#### Records of spatial reasoning questions
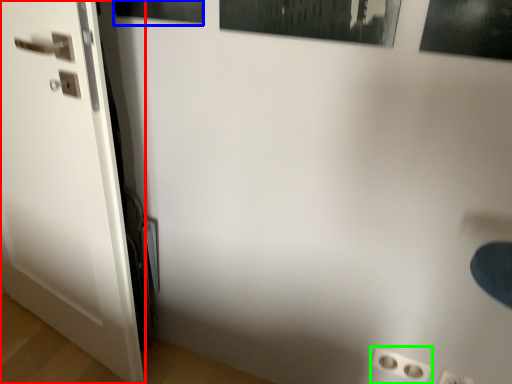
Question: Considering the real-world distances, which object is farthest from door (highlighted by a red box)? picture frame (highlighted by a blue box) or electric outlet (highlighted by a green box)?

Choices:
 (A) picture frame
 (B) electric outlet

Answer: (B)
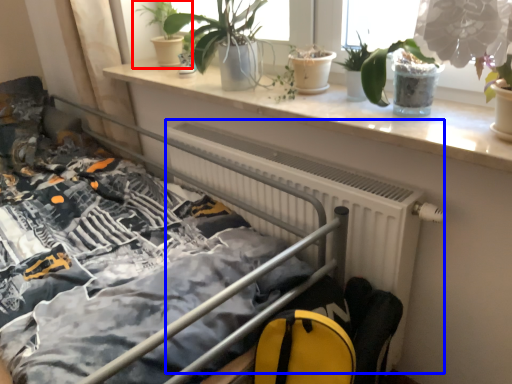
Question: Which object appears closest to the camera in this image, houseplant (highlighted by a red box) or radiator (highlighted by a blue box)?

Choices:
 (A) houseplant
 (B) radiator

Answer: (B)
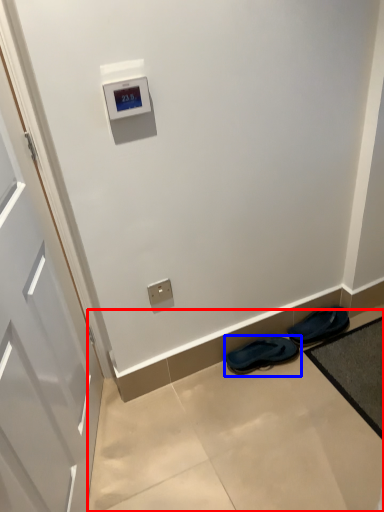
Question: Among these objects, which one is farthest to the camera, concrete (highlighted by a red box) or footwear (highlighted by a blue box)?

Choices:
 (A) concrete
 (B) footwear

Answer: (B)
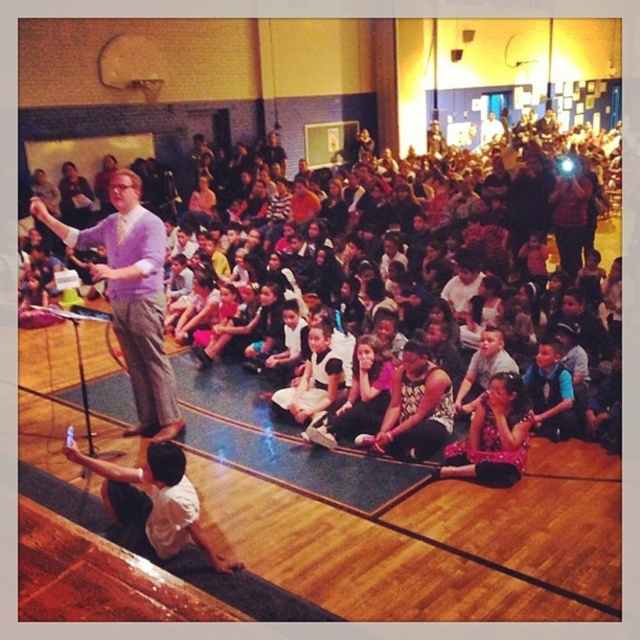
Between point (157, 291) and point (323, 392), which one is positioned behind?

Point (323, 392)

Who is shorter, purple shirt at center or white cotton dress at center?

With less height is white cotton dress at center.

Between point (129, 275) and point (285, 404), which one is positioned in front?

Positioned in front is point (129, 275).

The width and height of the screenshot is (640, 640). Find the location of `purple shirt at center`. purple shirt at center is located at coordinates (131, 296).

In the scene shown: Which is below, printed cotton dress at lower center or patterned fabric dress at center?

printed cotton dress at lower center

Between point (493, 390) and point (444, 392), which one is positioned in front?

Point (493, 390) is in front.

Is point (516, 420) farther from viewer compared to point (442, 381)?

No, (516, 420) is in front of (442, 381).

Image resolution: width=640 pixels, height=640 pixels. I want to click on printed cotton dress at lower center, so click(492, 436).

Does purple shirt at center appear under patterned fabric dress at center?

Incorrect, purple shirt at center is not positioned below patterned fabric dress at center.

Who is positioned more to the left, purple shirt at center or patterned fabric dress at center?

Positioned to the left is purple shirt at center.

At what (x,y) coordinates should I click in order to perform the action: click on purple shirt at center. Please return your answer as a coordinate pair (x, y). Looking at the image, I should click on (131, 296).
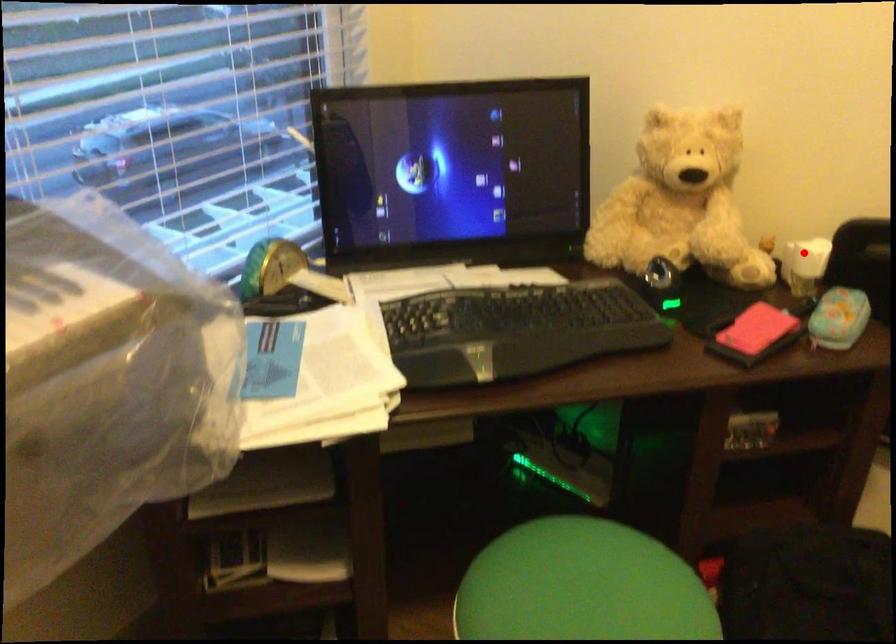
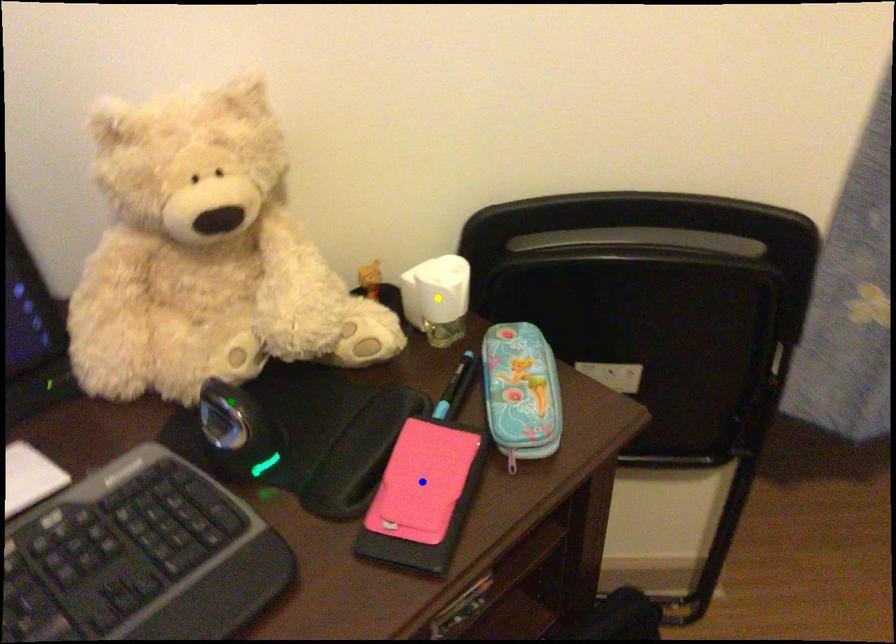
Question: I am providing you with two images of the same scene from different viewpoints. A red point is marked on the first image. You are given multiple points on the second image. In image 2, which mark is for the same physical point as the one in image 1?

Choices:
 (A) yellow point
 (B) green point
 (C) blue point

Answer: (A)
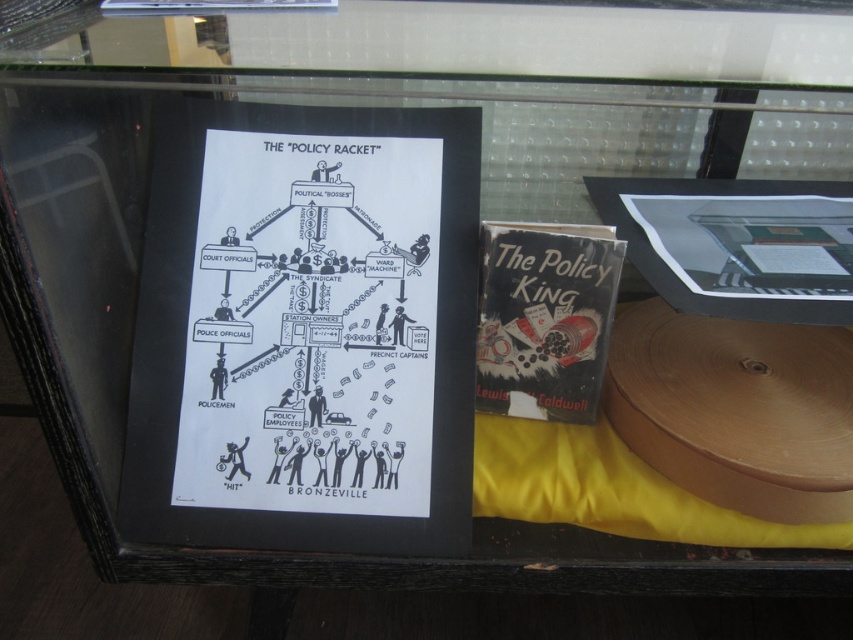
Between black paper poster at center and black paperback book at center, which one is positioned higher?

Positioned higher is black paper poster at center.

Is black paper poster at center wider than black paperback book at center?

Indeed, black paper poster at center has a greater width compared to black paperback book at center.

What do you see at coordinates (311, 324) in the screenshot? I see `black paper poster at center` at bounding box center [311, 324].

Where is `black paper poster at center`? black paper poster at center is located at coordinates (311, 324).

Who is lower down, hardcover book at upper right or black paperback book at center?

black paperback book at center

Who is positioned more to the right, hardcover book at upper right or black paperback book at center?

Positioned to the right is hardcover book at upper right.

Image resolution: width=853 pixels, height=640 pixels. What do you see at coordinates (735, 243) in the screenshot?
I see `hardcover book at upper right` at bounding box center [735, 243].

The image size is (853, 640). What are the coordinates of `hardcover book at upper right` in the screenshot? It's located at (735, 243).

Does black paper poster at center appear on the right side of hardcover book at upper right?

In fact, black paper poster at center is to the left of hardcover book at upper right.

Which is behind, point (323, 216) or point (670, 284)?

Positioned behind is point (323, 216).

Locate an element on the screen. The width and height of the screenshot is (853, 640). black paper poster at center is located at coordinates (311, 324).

#### Task details
Transcribe all of the lines above word for word, leaving out the pictures.

#### Written response
Question: Considering the real-world distances, which object is farthest from door (highlighted by a red box)? picture frame (highlighted by a blue box) or electric outlet (highlighted by a green box)?

Choices:
 (A) picture frame
 (B) electric outlet

Answer: (B)
Question: Which object appears closest to the camera in this image, houseplant (highlighted by a red box) or radiator (highlighted by a blue box)?

Choices:
 (A) houseplant
 (B) radiator

Answer: (B)
Question: Among these objects, which one is farthest to the camera, concrete (highlighted by a red box) or footwear (highlighted by a blue box)?

Choices:
 (A) concrete
 (B) footwear

Answer: (B)
Between point (157, 291) and point (323, 392), which one is positioned behind?

Point (323, 392)

Who is shorter, purple shirt at center or white cotton dress at center?

With less height is white cotton dress at center.

Between point (129, 275) and point (285, 404), which one is positioned in front?

Positioned in front is point (129, 275).

The width and height of the screenshot is (640, 640). Find the location of `purple shirt at center`. purple shirt at center is located at coordinates (131, 296).

In the scene shown: Which is below, printed cotton dress at lower center or patterned fabric dress at center?

printed cotton dress at lower center

Between point (493, 390) and point (444, 392), which one is positioned in front?

Point (493, 390) is in front.

Is point (516, 420) farther from viewer compared to point (442, 381)?

No, (516, 420) is in front of (442, 381).

Image resolution: width=640 pixels, height=640 pixels. I want to click on printed cotton dress at lower center, so click(492, 436).

Does purple shirt at center appear under patterned fabric dress at center?

Incorrect, purple shirt at center is not positioned below patterned fabric dress at center.

Who is positioned more to the left, purple shirt at center or patterned fabric dress at center?

Positioned to the left is purple shirt at center.

At what (x,y) coordinates should I click in order to perform the action: click on purple shirt at center. Please return your answer as a coordinate pair (x, y). Looking at the image, I should click on (131, 296).
Question: I am providing you with two images of the same scene from different viewpoints. A red point is marked on the first image. You are given multiple points on the second image. In image 2, which mark is for the same physical point as the one in image 1?

Choices:
 (A) yellow point
 (B) green point
 (C) blue point

Answer: (A)
Between black paper poster at center and black paperback book at center, which one is positioned higher?

Positioned higher is black paper poster at center.

Is black paper poster at center wider than black paperback book at center?

Indeed, black paper poster at center has a greater width compared to black paperback book at center.

What do you see at coordinates (311, 324) in the screenshot? I see `black paper poster at center` at bounding box center [311, 324].

Where is `black paper poster at center`? black paper poster at center is located at coordinates (311, 324).

Who is lower down, hardcover book at upper right or black paperback book at center?

black paperback book at center

Who is positioned more to the right, hardcover book at upper right or black paperback book at center?

Positioned to the right is hardcover book at upper right.

Image resolution: width=853 pixels, height=640 pixels. What do you see at coordinates (735, 243) in the screenshot?
I see `hardcover book at upper right` at bounding box center [735, 243].

The image size is (853, 640). What are the coordinates of `hardcover book at upper right` in the screenshot? It's located at (735, 243).

Does black paper poster at center appear on the right side of hardcover book at upper right?

In fact, black paper poster at center is to the left of hardcover book at upper right.

Which is behind, point (323, 216) or point (670, 284)?

Positioned behind is point (323, 216).

Locate an element on the screen. The width and height of the screenshot is (853, 640). black paper poster at center is located at coordinates (311, 324).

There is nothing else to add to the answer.